* **Work request**
Establish how many lines in the entries hold the string "toothbrush". The number by itself is the whole answer.

* **Dataset content**

============================================================

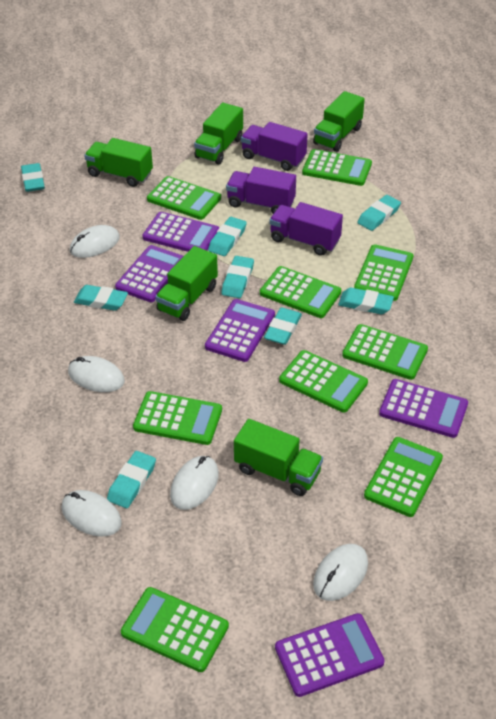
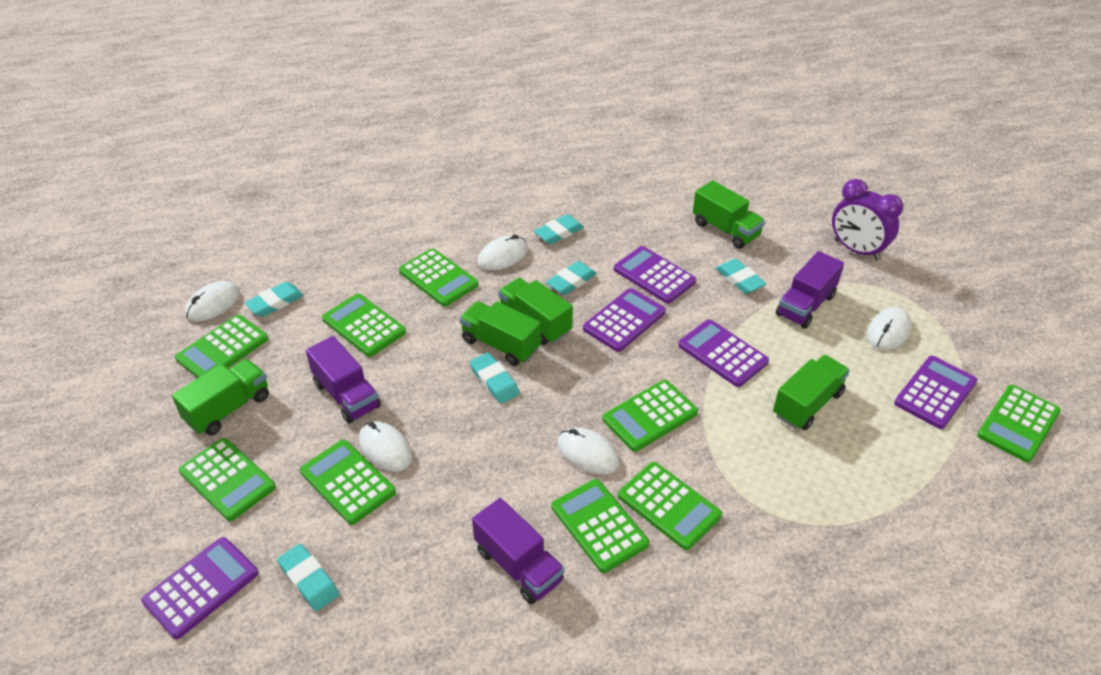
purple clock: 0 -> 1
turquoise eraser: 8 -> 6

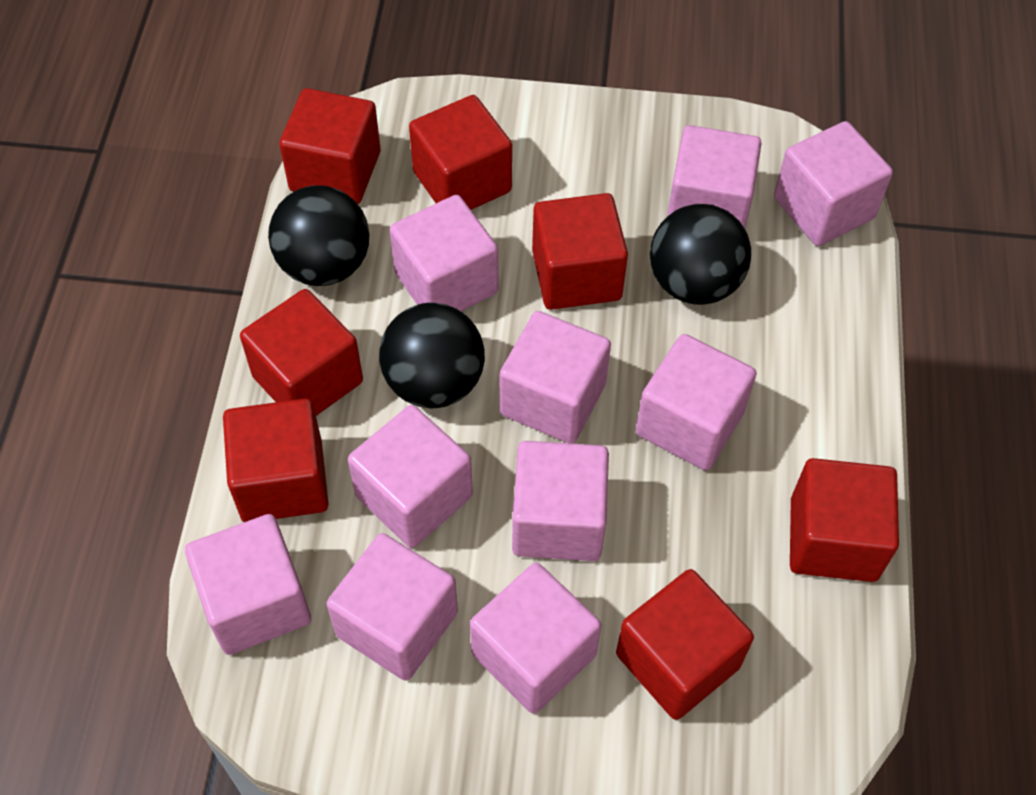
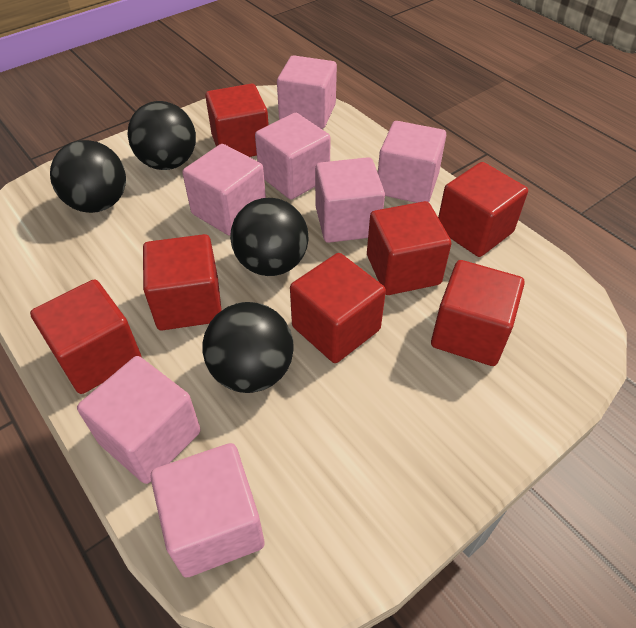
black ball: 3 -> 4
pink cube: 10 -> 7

============================================================

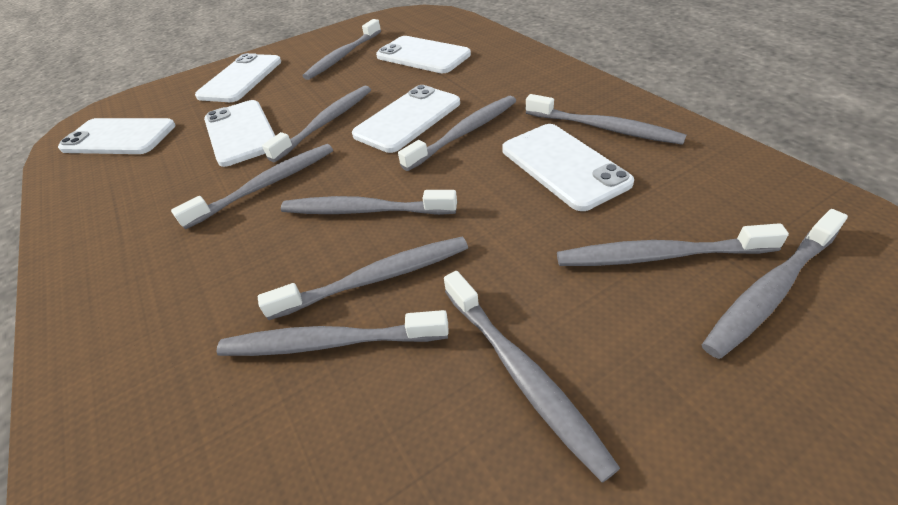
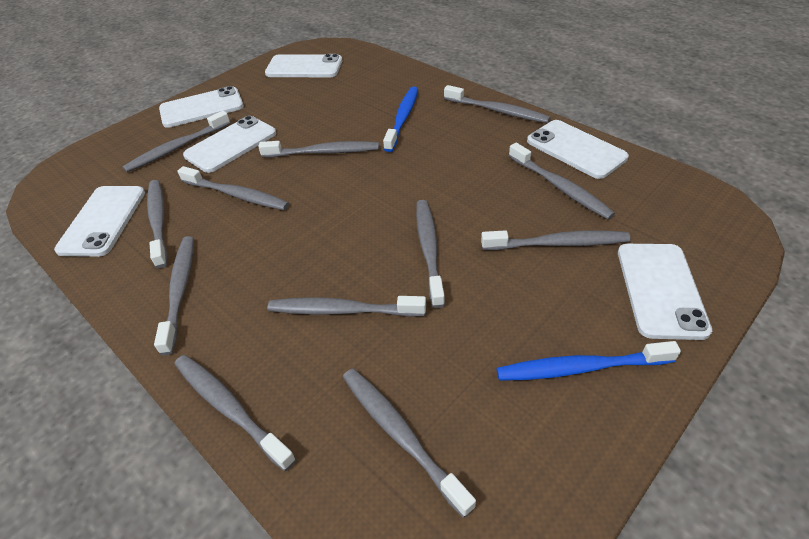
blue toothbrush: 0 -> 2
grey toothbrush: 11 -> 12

============================================================

* **The completed task**
2